→ **HOW TO COMPLETE THIS TASK**:
For the data that follows, return each line unchanged and drop the pictures.
AVAILABLE DATA below:
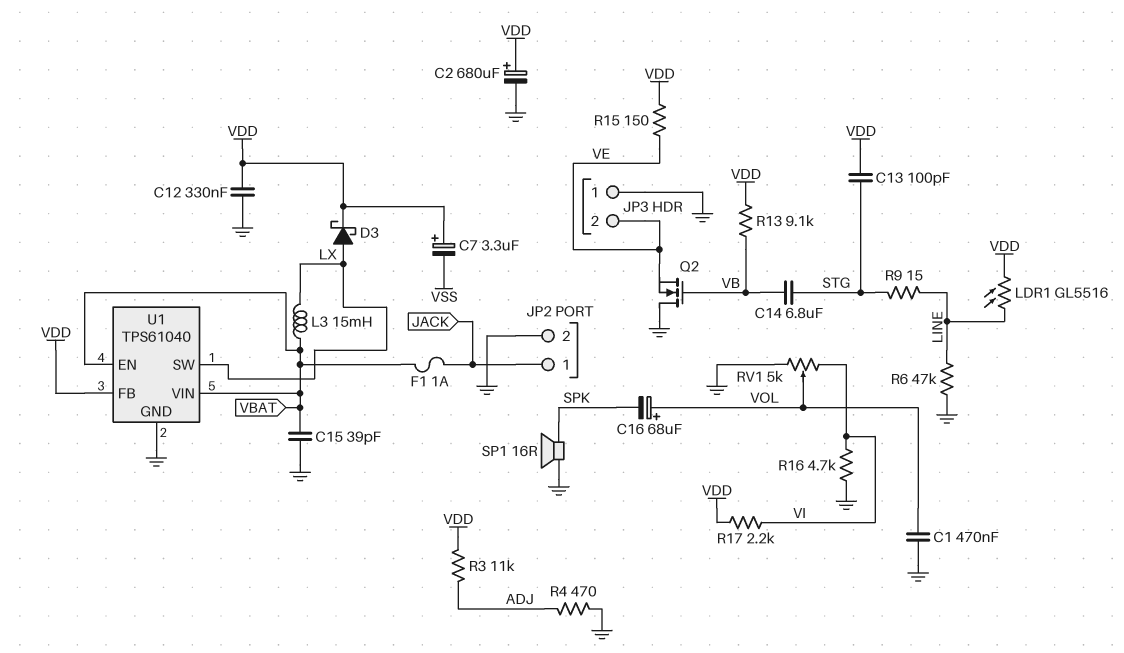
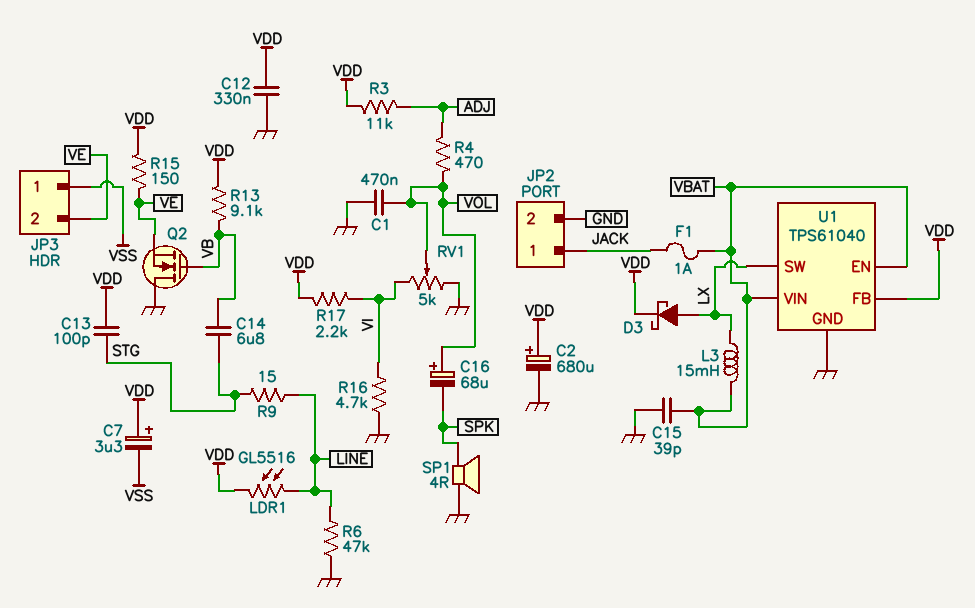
JP3 pin 1: GND -> VSS
R4: 470 (ADJ, GND) -> 470 (ADJ, VOL)
SP1: speaker 16R (GND, SPK) -> speaker 4R (GND, SPK)

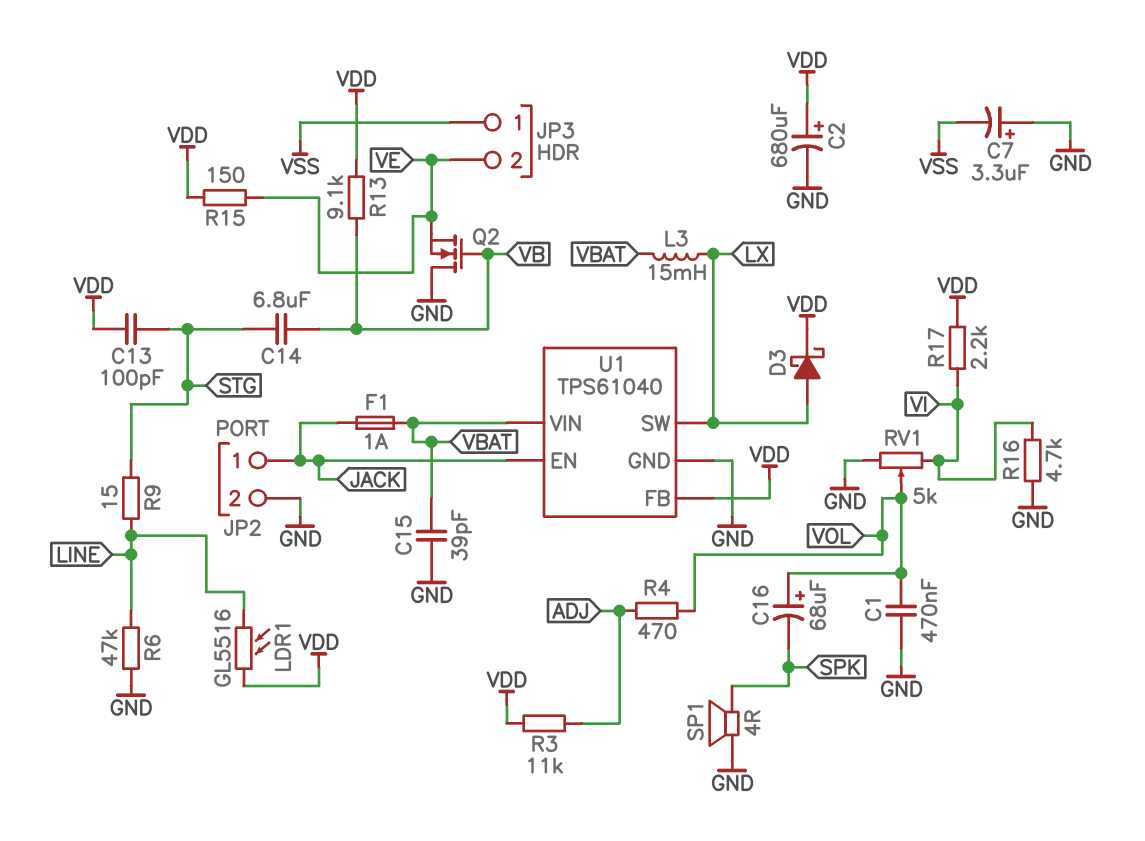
C7: 3.3uF (plus VDD, minus VSS) -> 3.3uF (plus GND, minus VSS)
C12: 330nF (GND, VDD) -> none
U1 pin EN: VBAT -> JACK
End of AVAILABLE DATA.
→ **ANSWER TO THIS TASK**:
JP3 pin 1: GND -> VSS
R4: 470 (ADJ, GND) -> 470 (ADJ, VOL)
SP1: speaker 16R (GND, SPK) -> speaker 4R (GND, SPK)

C7: 3.3uF (plus VDD, minus VSS) -> 3.3uF (plus GND, minus VSS)
C12: 330nF (GND, VDD) -> none
U1 pin EN: VBAT -> JACK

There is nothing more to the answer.